#### Task input
····················

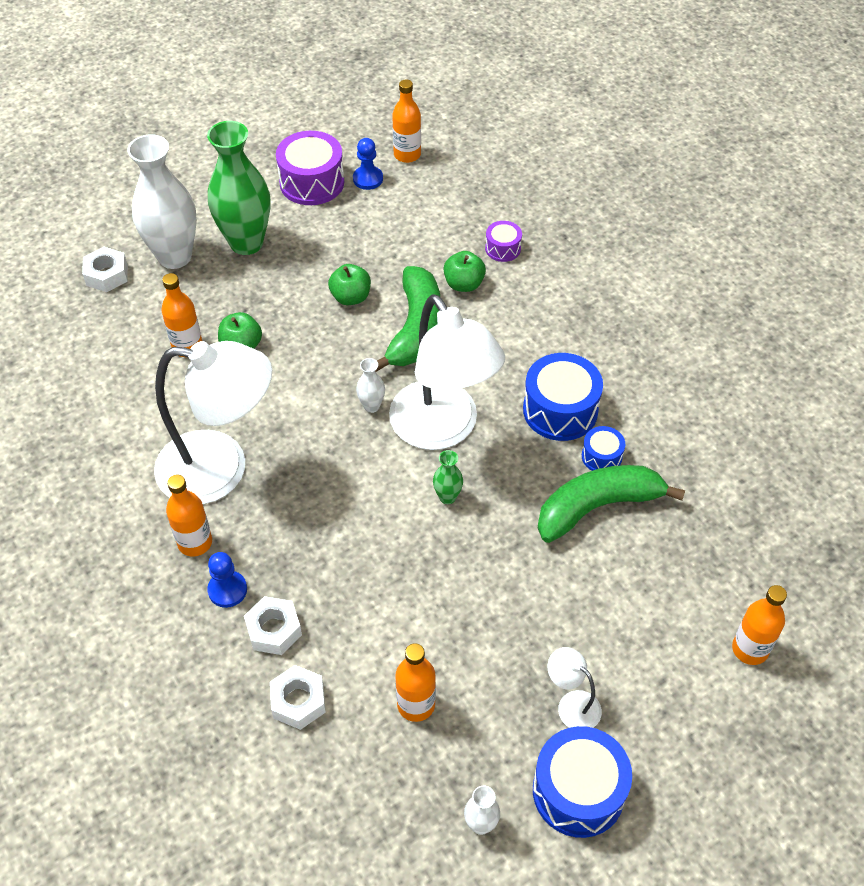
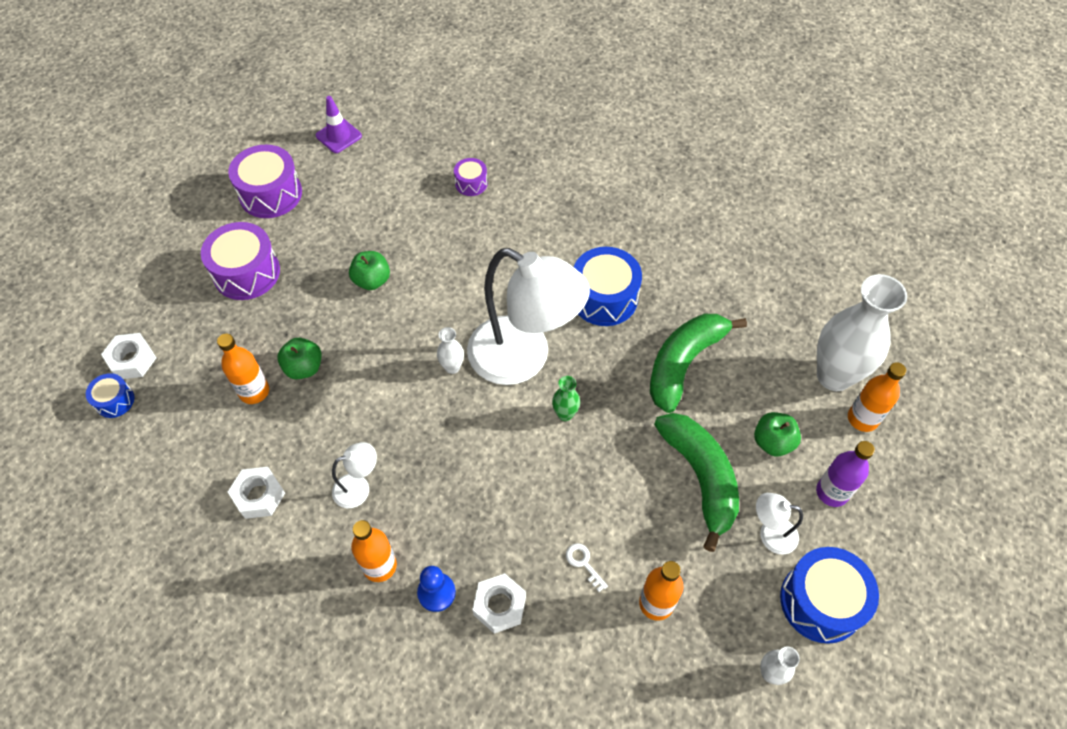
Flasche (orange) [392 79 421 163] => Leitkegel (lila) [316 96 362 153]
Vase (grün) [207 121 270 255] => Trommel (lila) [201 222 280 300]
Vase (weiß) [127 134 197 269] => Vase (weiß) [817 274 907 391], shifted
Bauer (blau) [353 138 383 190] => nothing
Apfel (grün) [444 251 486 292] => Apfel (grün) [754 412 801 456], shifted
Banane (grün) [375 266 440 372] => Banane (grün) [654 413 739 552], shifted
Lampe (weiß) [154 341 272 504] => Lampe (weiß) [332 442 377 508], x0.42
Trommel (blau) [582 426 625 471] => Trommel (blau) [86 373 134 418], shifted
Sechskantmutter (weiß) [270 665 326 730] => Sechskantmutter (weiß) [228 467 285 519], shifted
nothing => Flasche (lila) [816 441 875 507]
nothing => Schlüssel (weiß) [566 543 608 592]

····················

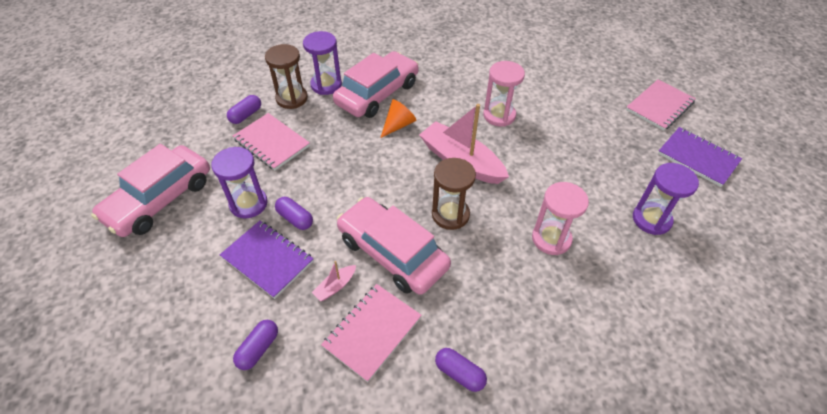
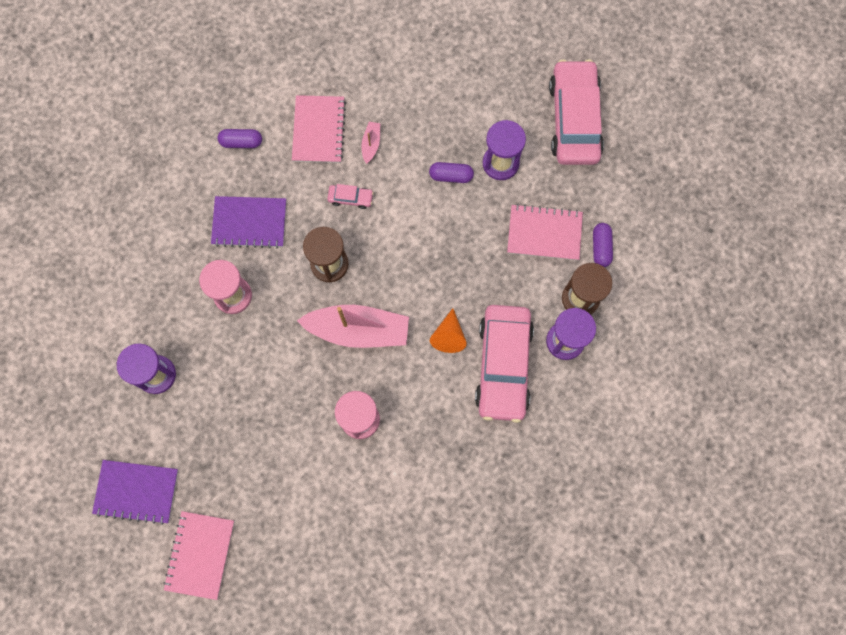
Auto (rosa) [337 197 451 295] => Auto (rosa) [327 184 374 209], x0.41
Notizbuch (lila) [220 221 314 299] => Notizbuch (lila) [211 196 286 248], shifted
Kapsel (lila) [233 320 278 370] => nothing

····················

Within the listing above, locate the line containing "Flasche (orange) [392" and the line containing "Lampe (weiß) [154". Reproduce those two lines and all lines between them exactly, with nothing added.

Flasche (orange) [392 79 421 163] => Leitkegel (lila) [316 96 362 153]
Vase (grün) [207 121 270 255] => Trommel (lila) [201 222 280 300]
Vase (weiß) [127 134 197 269] => Vase (weiß) [817 274 907 391], shifted
Bauer (blau) [353 138 383 190] => nothing
Apfel (grün) [444 251 486 292] => Apfel (grün) [754 412 801 456], shifted
Banane (grün) [375 266 440 372] => Banane (grün) [654 413 739 552], shifted
Lampe (weiß) [154 341 272 504] => Lampe (weiß) [332 442 377 508], x0.42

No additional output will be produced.